§ **Data provided**
------------------------------------------------
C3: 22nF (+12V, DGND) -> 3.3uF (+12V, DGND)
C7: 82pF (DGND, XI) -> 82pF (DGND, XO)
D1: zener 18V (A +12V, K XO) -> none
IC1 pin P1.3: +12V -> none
------------------------------------------------
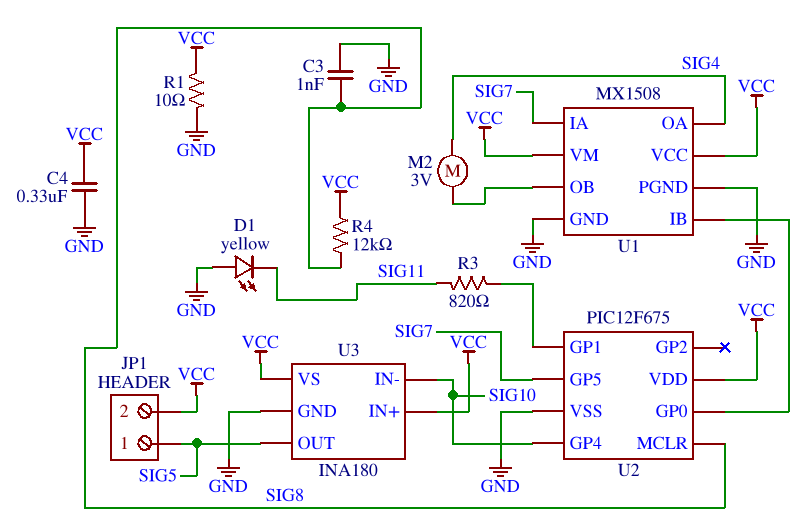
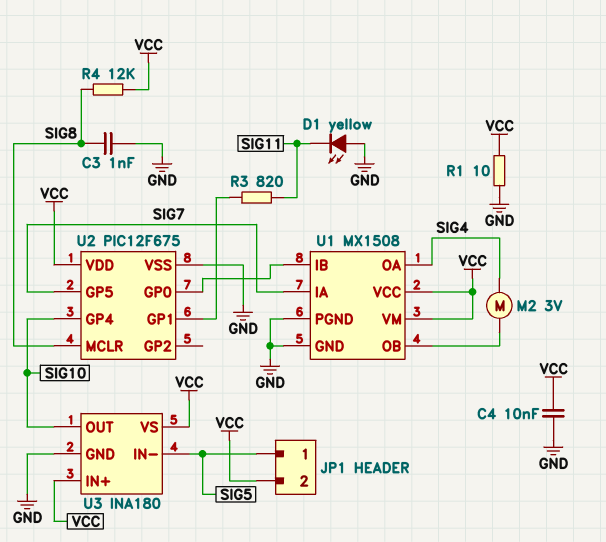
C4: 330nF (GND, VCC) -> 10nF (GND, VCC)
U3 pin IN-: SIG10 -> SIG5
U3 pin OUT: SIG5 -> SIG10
------------------------------------------------
§ **Activity**
Search the listing above for the lines with "C4: 330nF (GND, VCC) -> 10nF (GND, VCC)" and "U3 pin OUT: SIG5 -> SIG10", then output those lines and all lines between them exactly.

§ **Problem solution**
C4: 330nF (GND, VCC) -> 10nF (GND, VCC)
U3 pin IN-: SIG10 -> SIG5
U3 pin OUT: SIG5 -> SIG10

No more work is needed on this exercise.